**Data for this exercise**.

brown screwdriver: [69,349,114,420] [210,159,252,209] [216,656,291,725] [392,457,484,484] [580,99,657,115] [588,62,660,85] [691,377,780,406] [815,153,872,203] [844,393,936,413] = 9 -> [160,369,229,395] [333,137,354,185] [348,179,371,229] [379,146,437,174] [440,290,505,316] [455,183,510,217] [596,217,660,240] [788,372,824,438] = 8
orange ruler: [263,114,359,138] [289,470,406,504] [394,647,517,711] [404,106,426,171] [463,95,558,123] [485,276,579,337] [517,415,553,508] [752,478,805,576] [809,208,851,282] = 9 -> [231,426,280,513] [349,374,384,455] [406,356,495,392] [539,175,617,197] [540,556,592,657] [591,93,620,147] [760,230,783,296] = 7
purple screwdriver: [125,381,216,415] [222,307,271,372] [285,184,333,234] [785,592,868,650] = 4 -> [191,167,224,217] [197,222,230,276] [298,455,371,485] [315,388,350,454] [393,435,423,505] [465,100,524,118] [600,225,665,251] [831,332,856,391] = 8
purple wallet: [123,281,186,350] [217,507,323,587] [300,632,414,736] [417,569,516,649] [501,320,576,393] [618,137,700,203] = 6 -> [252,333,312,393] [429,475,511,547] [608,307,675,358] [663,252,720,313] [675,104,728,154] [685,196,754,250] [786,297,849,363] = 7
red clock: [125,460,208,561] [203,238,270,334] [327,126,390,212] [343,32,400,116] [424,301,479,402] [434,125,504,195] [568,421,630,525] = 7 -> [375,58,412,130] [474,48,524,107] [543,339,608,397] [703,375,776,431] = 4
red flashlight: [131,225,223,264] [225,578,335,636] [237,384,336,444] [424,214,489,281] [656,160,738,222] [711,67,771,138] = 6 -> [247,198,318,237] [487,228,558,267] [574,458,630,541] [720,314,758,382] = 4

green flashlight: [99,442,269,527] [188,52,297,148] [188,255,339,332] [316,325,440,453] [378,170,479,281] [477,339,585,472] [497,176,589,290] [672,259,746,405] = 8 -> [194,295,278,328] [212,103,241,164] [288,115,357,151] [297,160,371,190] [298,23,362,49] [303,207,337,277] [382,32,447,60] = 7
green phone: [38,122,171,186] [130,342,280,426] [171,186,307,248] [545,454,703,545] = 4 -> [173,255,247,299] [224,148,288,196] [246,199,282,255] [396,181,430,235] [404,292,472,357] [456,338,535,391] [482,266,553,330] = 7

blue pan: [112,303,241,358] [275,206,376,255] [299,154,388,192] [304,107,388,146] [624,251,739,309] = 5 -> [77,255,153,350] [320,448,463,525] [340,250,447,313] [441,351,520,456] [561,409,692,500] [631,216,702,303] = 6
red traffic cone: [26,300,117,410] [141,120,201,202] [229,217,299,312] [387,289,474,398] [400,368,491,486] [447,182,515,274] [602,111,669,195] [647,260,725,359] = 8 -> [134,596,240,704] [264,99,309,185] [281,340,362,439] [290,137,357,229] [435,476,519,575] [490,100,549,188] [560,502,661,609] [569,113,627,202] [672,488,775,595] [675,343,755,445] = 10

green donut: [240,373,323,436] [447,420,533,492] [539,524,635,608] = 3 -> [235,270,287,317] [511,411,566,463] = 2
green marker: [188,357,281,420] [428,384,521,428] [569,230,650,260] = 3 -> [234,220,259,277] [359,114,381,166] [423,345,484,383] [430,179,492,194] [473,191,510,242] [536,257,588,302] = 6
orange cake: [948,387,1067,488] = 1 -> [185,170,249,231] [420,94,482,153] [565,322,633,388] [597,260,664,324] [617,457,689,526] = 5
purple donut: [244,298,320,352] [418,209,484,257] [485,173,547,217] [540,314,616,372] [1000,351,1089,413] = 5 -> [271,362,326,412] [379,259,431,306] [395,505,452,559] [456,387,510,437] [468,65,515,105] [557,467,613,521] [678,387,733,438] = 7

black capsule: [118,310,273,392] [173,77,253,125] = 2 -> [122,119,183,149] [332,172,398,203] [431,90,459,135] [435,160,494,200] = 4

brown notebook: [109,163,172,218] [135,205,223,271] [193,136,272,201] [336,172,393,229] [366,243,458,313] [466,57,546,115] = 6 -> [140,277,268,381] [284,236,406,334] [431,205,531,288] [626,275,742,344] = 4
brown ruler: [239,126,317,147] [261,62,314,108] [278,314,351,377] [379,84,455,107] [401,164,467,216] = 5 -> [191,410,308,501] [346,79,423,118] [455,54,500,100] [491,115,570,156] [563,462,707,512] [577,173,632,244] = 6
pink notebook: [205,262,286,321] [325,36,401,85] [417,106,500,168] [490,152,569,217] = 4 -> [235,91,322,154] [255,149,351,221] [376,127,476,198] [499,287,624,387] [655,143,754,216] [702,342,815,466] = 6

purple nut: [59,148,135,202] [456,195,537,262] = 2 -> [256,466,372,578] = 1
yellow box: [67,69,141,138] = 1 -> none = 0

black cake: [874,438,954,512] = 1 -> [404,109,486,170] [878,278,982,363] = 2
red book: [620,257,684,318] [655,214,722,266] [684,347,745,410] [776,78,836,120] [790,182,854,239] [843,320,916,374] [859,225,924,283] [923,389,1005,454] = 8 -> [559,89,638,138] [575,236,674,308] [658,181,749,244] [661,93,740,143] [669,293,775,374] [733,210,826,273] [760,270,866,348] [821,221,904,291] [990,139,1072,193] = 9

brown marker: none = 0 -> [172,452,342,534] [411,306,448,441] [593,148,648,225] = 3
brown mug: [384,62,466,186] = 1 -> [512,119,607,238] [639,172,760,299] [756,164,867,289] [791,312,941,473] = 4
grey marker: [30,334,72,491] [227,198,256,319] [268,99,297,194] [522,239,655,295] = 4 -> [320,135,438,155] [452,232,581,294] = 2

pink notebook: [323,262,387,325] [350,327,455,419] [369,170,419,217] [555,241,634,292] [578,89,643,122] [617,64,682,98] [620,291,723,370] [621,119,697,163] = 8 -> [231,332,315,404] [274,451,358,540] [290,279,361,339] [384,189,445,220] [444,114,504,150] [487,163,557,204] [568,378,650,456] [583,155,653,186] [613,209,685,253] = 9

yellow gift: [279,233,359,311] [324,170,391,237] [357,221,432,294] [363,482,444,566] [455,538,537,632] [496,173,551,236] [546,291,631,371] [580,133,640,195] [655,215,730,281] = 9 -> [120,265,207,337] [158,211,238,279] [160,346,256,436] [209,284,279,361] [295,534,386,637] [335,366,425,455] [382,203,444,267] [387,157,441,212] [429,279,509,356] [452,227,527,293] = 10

**Instruction**. Every line of the listing should be given again exactly.

**Result**.
brown screwdriver: [69,349,114,420] [210,159,252,209] [216,656,291,725] [392,457,484,484] [580,99,657,115] [588,62,660,85] [691,377,780,406] [815,153,872,203] [844,393,936,413] = 9 -> [160,369,229,395] [333,137,354,185] [348,179,371,229] [379,146,437,174] [440,290,505,316] [455,183,510,217] [596,217,660,240] [788,372,824,438] = 8
orange ruler: [263,114,359,138] [289,470,406,504] [394,647,517,711] [404,106,426,171] [463,95,558,123] [485,276,579,337] [517,415,553,508] [752,478,805,576] [809,208,851,282] = 9 -> [231,426,280,513] [349,374,384,455] [406,356,495,392] [539,175,617,197] [540,556,592,657] [591,93,620,147] [760,230,783,296] = 7
purple screwdriver: [125,381,216,415] [222,307,271,372] [285,184,333,234] [785,592,868,650] = 4 -> [191,167,224,217] [197,222,230,276] [298,455,371,485] [315,388,350,454] [393,435,423,505] [465,100,524,118] [600,225,665,251] [831,332,856,391] = 8
purple wallet: [123,281,186,350] [217,507,323,587] [300,632,414,736] [417,569,516,649] [501,320,576,393] [618,137,700,203] = 6 -> [252,333,312,393] [429,475,511,547] [608,307,675,358] [663,252,720,313] [675,104,728,154] [685,196,754,250] [786,297,849,363] = 7
red clock: [125,460,208,561] [203,238,270,334] [327,126,390,212] [343,32,400,116] [424,301,479,402] [434,125,504,195] [568,421,630,525] = 7 -> [375,58,412,130] [474,48,524,107] [543,339,608,397] [703,375,776,431] = 4
red flashlight: [131,225,223,264] [225,578,335,636] [237,384,336,444] [424,214,489,281] [656,160,738,222] [711,67,771,138] = 6 -> [247,198,318,237] [487,228,558,267] [574,458,630,541] [720,314,758,382] = 4

green flashlight: [99,442,269,527] [188,52,297,148] [188,255,339,332] [316,325,440,453] [378,170,479,281] [477,339,585,472] [497,176,589,290] [672,259,746,405] = 8 -> [194,295,278,328] [212,103,241,164] [288,115,357,151] [297,160,371,190] [298,23,362,49] [303,207,337,277] [382,32,447,60] = 7
green phone: [38,122,171,186] [130,342,280,426] [171,186,307,248] [545,454,703,545] = 4 -> [173,255,247,299] [224,148,288,196] [246,199,282,255] [396,181,430,235] [404,292,472,357] [456,338,535,391] [482,266,553,330] = 7

blue pan: [112,303,241,358] [275,206,376,255] [299,154,388,192] [304,107,388,146] [624,251,739,309] = 5 -> [77,255,153,350] [320,448,463,525] [340,250,447,313] [441,351,520,456] [561,409,692,500] [631,216,702,303] = 6
red traffic cone: [26,300,117,410] [141,120,201,202] [229,217,299,312] [387,289,474,398] [400,368,491,486] [447,182,515,274] [602,111,669,195] [647,260,725,359] = 8 -> [134,596,240,704] [264,99,309,185] [281,340,362,439] [290,137,357,229] [435,476,519,575] [490,100,549,188] [560,502,661,609] [569,113,627,202] [672,488,775,595] [675,343,755,445] = 10

green donut: [240,373,323,436] [447,420,533,492] [539,524,635,608] = 3 -> [235,270,287,317] [511,411,566,463] = 2
green marker: [188,357,281,420] [428,384,521,428] [569,230,650,260] = 3 -> [234,220,259,277] [359,114,381,166] [423,345,484,383] [430,179,492,194] [473,191,510,242] [536,257,588,302] = 6
orange cake: [948,387,1067,488] = 1 -> [185,170,249,231] [420,94,482,153] [565,322,633,388] [597,260,664,324] [617,457,689,526] = 5
purple donut: [244,298,320,352] [418,209,484,257] [485,173,547,217] [540,314,616,372] [1000,351,1089,413] = 5 -> [271,362,326,412] [379,259,431,306] [395,505,452,559] [456,387,510,437] [468,65,515,105] [557,467,613,521] [678,387,733,438] = 7

black capsule: [118,310,273,392] [173,77,253,125] = 2 -> [122,119,183,149] [332,172,398,203] [431,90,459,135] [435,160,494,200] = 4

brown notebook: [109,163,172,218] [135,205,223,271] [193,136,272,201] [336,172,393,229] [366,243,458,313] [466,57,546,115] = 6 -> [140,277,268,381] [284,236,406,334] [431,205,531,288] [626,275,742,344] = 4
brown ruler: [239,126,317,147] [261,62,314,108] [278,314,351,377] [379,84,455,107] [401,164,467,216] = 5 -> [191,410,308,501] [346,79,423,118] [455,54,500,100] [491,115,570,156] [563,462,707,512] [577,173,632,244] = 6
pink notebook: [205,262,286,321] [325,36,401,85] [417,106,500,168] [490,152,569,217] = 4 -> [235,91,322,154] [255,149,351,221] [376,127,476,198] [499,287,624,387] [655,143,754,216] [702,342,815,466] = 6

purple nut: [59,148,135,202] [456,195,537,262] = 2 -> [256,466,372,578] = 1
yellow box: [67,69,141,138] = 1 -> none = 0

black cake: [874,438,954,512] = 1 -> [404,109,486,170] [878,278,982,363] = 2
red book: [620,257,684,318] [655,214,722,266] [684,347,745,410] [776,78,836,120] [790,182,854,239] [843,320,916,374] [859,225,924,283] [923,389,1005,454] = 8 -> [559,89,638,138] [575,236,674,308] [658,181,749,244] [661,93,740,143] [669,293,775,374] [733,210,826,273] [760,270,866,348] [821,221,904,291] [990,139,1072,193] = 9

brown marker: none = 0 -> [172,452,342,534] [411,306,448,441] [593,148,648,225] = 3
brown mug: [384,62,466,186] = 1 -> [512,119,607,238] [639,172,760,299] [756,164,867,289] [791,312,941,473] = 4
grey marker: [30,334,72,491] [227,198,256,319] [268,99,297,194] [522,239,655,295] = 4 -> [320,135,438,155] [452,232,581,294] = 2

pink notebook: [323,262,387,325] [350,327,455,419] [369,170,419,217] [555,241,634,292] [578,89,643,122] [617,64,682,98] [620,291,723,370] [621,119,697,163] = 8 -> [231,332,315,404] [274,451,358,540] [290,279,361,339] [384,189,445,220] [444,114,504,150] [487,163,557,204] [568,378,650,456] [583,155,653,186] [613,209,685,253] = 9

yellow gift: [279,233,359,311] [324,170,391,237] [357,221,432,294] [363,482,444,566] [455,538,537,632] [496,173,551,236] [546,291,631,371] [580,133,640,195] [655,215,730,281] = 9 -> [120,265,207,337] [158,211,238,279] [160,346,256,436] [209,284,279,361] [295,534,386,637] [335,366,425,455] [382,203,444,267] [387,157,441,212] [429,279,509,356] [452,227,527,293] = 10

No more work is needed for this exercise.